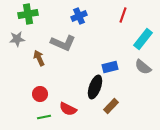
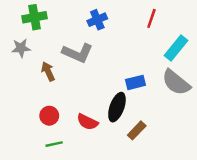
gray semicircle: (143, 67) -> (176, 82), size x1.4
red semicircle: (68, 109) -> (87, 122), moved

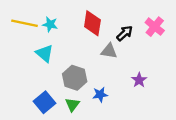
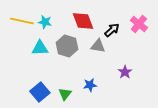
red diamond: (92, 23) -> (83, 21), turned -30
cyan triangle: (45, 53) -> (40, 48), turned -42
gray hexagon: (75, 78) -> (67, 46), moved

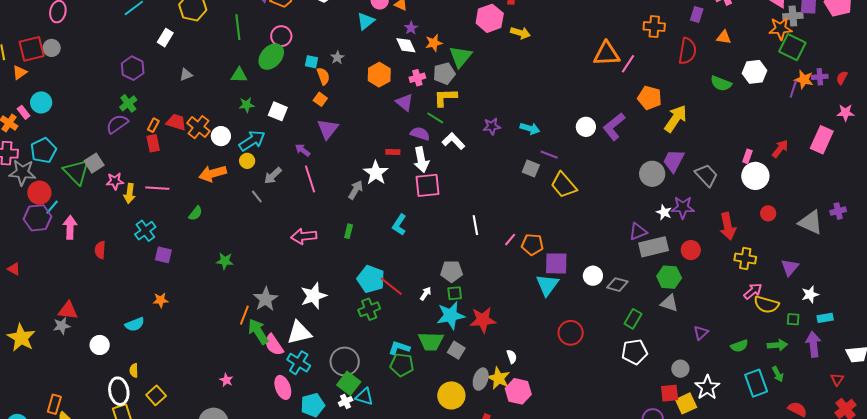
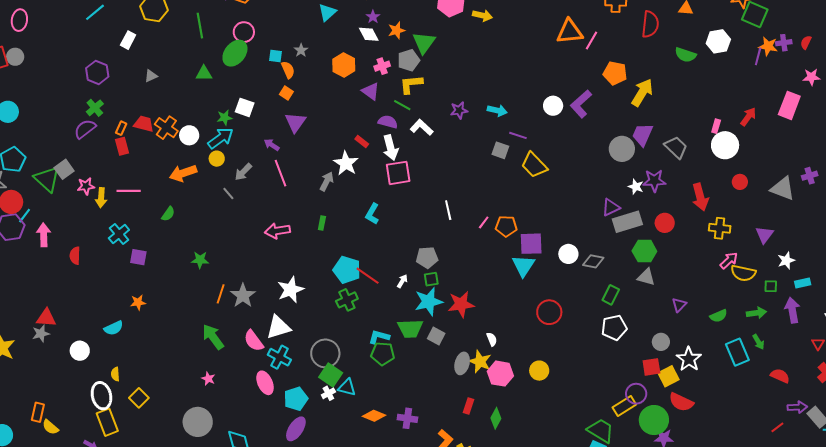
green star: (246, 105) -> (225, 118), moved
red rectangle: (393, 152) -> (362, 142), turned 40
orange line: (244, 315) -> (221, 294), moved
green arrow: (258, 332) -> (213, 337), moved
yellow circle: (451, 395) -> (539, 371), moved, size x0.7

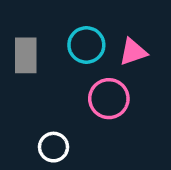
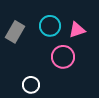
gray rectangle: (26, 55) -> (15, 32), turned 30

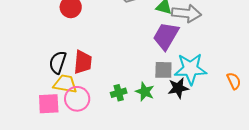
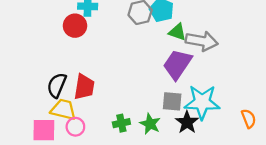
black star: (178, 88) -> (187, 122), turned -30
pink circle: (77, 99) -> (75, 127), size x0.7

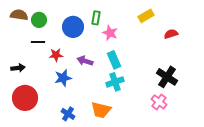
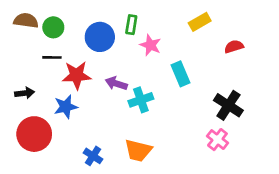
red star: (56, 55) -> (77, 75), size x1.5
cyan rectangle: (114, 60) -> (181, 74), moved
blue star: (63, 78) -> (66, 107), moved
cyan cross: (115, 82) -> (141, 100), moved

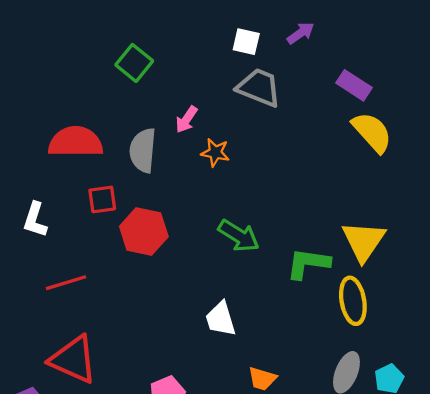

Work order » An exact copy of all entries is needed, with no pictures in it.

Reply »
gray semicircle: (143, 67) -> (176, 82), size x1.4
red semicircle: (68, 109) -> (87, 122), moved

red diamond: (92, 23) -> (83, 21), turned -30
cyan triangle: (45, 53) -> (40, 48), turned -42
gray hexagon: (75, 78) -> (67, 46), moved

green star: (246, 105) -> (225, 118), moved
red rectangle: (393, 152) -> (362, 142), turned 40
orange line: (244, 315) -> (221, 294), moved
green arrow: (258, 332) -> (213, 337), moved
yellow circle: (451, 395) -> (539, 371), moved, size x0.7

gray rectangle: (26, 55) -> (15, 32), turned 30

black star: (178, 88) -> (187, 122), turned -30
pink circle: (77, 99) -> (75, 127), size x0.7

red star: (56, 55) -> (77, 75), size x1.5
cyan rectangle: (114, 60) -> (181, 74), moved
blue star: (63, 78) -> (66, 107), moved
cyan cross: (115, 82) -> (141, 100), moved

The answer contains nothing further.